• _AIM OF THE TASK_: Rewrite the items as a Markdown table with two columns, Row and Line, numbering each row and leaving out blank lines. Begin at the first item and stop after the line that contains "Lagos: 11:09 -> 11:13".

Data excerpts
[Begin]

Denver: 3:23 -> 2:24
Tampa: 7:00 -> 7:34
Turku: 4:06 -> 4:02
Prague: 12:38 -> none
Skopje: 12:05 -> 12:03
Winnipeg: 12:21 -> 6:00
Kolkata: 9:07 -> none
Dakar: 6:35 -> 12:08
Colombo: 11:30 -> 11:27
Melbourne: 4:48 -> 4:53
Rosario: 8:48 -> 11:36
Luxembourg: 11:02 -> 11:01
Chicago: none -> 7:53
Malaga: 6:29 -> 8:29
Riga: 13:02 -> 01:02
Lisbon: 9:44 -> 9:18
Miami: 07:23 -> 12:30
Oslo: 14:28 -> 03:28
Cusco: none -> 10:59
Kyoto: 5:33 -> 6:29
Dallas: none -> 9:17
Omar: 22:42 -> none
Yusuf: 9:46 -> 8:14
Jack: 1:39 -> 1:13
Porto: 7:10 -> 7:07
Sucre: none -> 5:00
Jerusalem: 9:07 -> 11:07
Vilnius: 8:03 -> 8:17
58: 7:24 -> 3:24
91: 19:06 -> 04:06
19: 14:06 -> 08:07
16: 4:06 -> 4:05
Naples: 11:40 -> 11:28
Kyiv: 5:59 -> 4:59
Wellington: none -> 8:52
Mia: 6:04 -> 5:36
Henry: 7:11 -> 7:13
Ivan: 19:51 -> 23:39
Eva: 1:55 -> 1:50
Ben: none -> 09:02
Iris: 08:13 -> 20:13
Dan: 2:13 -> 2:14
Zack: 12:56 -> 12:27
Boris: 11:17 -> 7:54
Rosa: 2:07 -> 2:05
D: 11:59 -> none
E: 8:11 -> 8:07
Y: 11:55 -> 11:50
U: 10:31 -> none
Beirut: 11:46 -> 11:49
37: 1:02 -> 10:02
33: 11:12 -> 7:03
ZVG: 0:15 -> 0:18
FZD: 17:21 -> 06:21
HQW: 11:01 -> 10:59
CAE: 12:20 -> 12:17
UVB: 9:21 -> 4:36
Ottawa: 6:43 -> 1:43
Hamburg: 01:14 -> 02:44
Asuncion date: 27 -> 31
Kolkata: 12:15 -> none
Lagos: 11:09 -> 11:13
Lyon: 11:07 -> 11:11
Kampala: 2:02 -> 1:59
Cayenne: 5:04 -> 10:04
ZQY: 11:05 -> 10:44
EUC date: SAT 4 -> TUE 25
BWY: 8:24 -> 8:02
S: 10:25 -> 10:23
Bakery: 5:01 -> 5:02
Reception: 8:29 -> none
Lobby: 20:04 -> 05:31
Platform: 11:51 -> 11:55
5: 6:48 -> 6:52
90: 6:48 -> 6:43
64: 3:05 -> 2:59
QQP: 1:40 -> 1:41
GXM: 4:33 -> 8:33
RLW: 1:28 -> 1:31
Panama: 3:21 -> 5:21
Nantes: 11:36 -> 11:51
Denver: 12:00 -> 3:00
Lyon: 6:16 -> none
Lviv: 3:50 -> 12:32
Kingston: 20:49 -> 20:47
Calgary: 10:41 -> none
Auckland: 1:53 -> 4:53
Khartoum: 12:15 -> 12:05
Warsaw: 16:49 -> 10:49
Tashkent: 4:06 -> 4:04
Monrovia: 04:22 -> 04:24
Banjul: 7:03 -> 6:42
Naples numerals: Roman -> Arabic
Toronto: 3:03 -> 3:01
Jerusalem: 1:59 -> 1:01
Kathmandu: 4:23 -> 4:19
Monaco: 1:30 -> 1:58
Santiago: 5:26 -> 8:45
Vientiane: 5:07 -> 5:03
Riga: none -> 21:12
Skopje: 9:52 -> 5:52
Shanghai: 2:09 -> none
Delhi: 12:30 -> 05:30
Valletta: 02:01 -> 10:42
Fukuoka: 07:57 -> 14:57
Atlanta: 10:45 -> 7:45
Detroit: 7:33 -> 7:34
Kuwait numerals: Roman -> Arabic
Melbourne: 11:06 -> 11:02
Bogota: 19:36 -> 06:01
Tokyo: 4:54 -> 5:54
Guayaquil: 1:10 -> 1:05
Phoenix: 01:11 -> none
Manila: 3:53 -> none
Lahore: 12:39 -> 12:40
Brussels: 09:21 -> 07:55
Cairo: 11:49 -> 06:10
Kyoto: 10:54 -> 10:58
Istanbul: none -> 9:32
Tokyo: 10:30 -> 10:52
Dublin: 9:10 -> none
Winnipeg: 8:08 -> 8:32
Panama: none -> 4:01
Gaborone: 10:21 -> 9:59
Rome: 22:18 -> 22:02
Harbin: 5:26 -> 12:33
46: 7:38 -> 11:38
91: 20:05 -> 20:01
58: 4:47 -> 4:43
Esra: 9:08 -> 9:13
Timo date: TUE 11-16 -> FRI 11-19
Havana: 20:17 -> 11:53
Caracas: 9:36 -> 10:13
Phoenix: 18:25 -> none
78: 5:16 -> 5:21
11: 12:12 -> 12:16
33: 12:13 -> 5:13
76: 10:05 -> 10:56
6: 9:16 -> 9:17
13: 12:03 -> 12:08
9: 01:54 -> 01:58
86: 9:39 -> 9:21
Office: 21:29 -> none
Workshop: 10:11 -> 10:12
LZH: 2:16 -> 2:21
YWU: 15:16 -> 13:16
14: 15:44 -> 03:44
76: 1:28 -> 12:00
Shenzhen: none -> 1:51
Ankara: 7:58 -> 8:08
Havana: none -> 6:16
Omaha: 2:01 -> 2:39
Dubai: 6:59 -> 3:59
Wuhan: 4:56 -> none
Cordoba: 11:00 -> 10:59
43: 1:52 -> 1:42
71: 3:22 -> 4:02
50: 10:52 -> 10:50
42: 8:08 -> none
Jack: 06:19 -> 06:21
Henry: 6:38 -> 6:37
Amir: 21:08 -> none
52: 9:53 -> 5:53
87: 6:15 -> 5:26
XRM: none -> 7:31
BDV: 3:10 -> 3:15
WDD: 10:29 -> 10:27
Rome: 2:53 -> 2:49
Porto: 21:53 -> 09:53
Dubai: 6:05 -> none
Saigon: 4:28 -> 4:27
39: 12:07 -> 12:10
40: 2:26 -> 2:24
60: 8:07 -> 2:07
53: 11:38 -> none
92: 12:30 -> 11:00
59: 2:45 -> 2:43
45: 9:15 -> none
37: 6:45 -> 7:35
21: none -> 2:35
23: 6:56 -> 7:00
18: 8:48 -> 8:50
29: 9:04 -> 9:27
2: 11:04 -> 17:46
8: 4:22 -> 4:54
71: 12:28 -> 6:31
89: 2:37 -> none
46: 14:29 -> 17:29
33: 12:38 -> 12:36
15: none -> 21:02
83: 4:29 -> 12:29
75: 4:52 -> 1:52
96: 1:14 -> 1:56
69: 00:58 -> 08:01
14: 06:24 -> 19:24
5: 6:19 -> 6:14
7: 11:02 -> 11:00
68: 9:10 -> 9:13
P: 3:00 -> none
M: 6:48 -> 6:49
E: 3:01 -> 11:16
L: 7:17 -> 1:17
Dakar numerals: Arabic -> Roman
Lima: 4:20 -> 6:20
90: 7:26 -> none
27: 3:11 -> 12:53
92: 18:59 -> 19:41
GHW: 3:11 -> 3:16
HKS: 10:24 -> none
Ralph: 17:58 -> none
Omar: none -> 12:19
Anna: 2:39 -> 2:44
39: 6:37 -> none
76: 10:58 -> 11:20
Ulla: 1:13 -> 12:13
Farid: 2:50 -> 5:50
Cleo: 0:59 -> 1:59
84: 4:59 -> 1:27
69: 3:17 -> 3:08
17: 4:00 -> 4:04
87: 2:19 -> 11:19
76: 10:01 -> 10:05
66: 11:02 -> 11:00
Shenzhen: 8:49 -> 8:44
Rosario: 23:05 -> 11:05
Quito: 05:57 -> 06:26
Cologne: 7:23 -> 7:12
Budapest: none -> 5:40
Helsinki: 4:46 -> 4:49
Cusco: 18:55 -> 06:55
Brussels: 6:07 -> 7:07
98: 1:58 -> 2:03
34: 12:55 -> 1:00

[End]

• _RIGHT ANSWER_:
| Row | Line |
|---|---|
| 1 | Denver: 3:23 -> 2:24 |
| 2 | Tampa: 7:00 -> 7:34 |
| 3 | Turku: 4:06 -> 4:02 |
| 4 | Prague: 12:38 -> none |
| 5 | Skopje: 12:05 -> 12:03 |
| 6 | Winnipeg: 12:21 -> 6:00 |
| 7 | Kolkata: 9:07 -> none |
| 8 | Dakar: 6:35 -> 12:08 |
| 9 | Colombo: 11:30 -> 11:27 |
| 10 | Melbourne: 4:48 -> 4:53 |
| 11 | Rosario: 8:48 -> 11:36 |
| 12 | Luxembourg: 11:02 -> 11:01 |
| 13 | Chicago: none -> 7:53 |
| 14 | Malaga: 6:29 -> 8:29 |
| 15 | Riga: 13:02 -> 01:02 |
| 16 | Lisbon: 9:44 -> 9:18 |
| 17 | Miami: 07:23 -> 12:30 |
| 18 | Oslo: 14:28 -> 03:28 |
| 19 | Cusco: none -> 10:59 |
| 20 | Kyoto: 5:33 -> 6:29 |
| 21 | Dallas: none -> 9:17 |
| 22 | Omar: 22:42 -> none |
| 23 | Yusuf: 9:46 -> 8:14 |
| 24 | Jack: 1:39 -> 1:13 |
| 25 | Porto: 7:10 -> 7:07 |
| 26 | Sucre: none -> 5:00 |
| 27 | Jerusalem: 9:07 -> 11:07 |
| 28 | Vilnius: 8:03 -> 8:17 |
| 29 | 58: 7:24 -> 3:24 |
| 30 | 91: 19:06 -> 04:06 |
| 31 | 19: 14:06 -> 08:07 |
| 32 | 16: 4:06 -> 4:05 |
| 33 | Naples: 11:40 -> 11:28 |
| 34 | Kyiv: 5:59 -> 4:59 |
| 35 | Wellington: none -> 8:52 |
| 36 | Mia: 6:04 -> 5:36 |
| 37 | Henry: 7:11 -> 7:13 |
| 38 | Ivan: 19:51 -> 23:39 |
| 39 | Eva: 1:55 -> 1:50 |
| 40 | Ben: none -> 09:02 |
| 41 | Iris: 08:13 -> 20:13 |
| 42 | Dan: 2:13 -> 2:14 |
| 43 | Zack: 12:56 -> 12:27 |
| 44 | Boris: 11:17 -> 7:54 |
| 45 | Rosa: 2:07 -> 2:05 |
| 46 | D: 11:59 -> none |
| 47 | E: 8:11 -> 8:07 |
| 48 | Y: 11:55 -> 11:50 |
| 49 | U: 10:31 -> none |
| 50 | Beirut: 11:46 -> 11:49 |
| 51 | 37: 1:02 -> 10:02 |
| 52 | 33: 11:12 -> 7:03 |
| 53 | ZVG: 0:15 -> 0:18 |
| 54 | FZD: 17:21 -> 06:21 |
| 55 | HQW: 11:01 -> 10:59 |
| 56 | CAE: 12:20 -> 12:17 |
| 57 | UVB: 9:21 -> 4:36 |
| 58 | Ottawa: 6:43 -> 1:43 |
| 59 | Hamburg: 01:14 -> 02:44 |
| 60 | Asuncion date: 27 -> 31 |
| 61 | Kolkata: 12:15 -> none |
| 62 | Lagos: 11:09 -> 11:13 |